TASK
Copy out every line below from the one containing "For each provided" down through the very last line, including both, with no changes.

DATASET RECORDS

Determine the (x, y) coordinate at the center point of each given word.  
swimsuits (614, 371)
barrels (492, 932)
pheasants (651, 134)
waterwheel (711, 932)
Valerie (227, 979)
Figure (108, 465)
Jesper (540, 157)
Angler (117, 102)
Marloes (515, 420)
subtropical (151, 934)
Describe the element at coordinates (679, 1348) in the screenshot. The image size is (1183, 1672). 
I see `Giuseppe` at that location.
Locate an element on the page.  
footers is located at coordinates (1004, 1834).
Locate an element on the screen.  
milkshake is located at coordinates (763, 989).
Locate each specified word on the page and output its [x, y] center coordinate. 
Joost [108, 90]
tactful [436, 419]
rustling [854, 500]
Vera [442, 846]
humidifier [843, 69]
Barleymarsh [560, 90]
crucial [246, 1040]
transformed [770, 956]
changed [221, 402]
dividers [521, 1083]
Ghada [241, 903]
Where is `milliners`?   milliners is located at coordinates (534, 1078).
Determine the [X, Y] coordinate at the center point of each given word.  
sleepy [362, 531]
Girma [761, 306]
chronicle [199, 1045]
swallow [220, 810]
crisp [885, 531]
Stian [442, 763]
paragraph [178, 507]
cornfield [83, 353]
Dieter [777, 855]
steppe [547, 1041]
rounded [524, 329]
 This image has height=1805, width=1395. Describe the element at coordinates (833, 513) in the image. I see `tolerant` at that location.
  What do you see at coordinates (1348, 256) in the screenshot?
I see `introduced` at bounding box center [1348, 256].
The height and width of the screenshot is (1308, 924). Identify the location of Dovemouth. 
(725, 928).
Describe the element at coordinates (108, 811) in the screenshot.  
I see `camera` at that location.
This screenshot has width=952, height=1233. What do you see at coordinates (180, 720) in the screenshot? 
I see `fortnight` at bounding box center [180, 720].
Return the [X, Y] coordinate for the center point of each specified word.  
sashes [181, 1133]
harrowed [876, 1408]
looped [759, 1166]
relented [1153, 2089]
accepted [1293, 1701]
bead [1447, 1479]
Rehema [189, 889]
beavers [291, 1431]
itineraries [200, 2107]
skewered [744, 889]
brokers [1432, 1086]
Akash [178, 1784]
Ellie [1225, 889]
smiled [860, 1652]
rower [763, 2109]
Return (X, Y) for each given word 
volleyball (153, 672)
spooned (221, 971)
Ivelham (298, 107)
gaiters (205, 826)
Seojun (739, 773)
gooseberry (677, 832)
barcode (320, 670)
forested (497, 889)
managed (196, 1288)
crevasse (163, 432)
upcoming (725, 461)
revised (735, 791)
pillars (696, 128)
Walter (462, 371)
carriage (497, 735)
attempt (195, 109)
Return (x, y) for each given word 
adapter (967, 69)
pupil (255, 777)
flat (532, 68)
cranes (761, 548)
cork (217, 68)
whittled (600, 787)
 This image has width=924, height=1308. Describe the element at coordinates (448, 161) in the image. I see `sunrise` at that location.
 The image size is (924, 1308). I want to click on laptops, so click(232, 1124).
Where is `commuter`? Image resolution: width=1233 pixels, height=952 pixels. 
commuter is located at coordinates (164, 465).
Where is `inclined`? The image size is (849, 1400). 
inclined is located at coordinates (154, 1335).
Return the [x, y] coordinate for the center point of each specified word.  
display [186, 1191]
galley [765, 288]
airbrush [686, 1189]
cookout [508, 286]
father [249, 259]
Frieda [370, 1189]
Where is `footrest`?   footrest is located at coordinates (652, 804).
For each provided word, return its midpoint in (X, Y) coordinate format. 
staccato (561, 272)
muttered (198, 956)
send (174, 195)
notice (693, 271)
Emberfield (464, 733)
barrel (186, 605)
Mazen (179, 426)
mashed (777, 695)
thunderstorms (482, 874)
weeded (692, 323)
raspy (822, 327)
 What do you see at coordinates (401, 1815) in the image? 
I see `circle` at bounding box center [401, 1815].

THE COMPLETED TASK
For each provided word, return its midpoint in (X, Y) coordinate format. 
staccato (561, 272)
muttered (198, 956)
send (174, 195)
notice (693, 271)
Emberfield (464, 733)
barrel (186, 605)
Mazen (179, 426)
mashed (777, 695)
thunderstorms (482, 874)
weeded (692, 323)
raspy (822, 327)
 What do you see at coordinates (401, 1815) in the image? 
I see `circle` at bounding box center [401, 1815].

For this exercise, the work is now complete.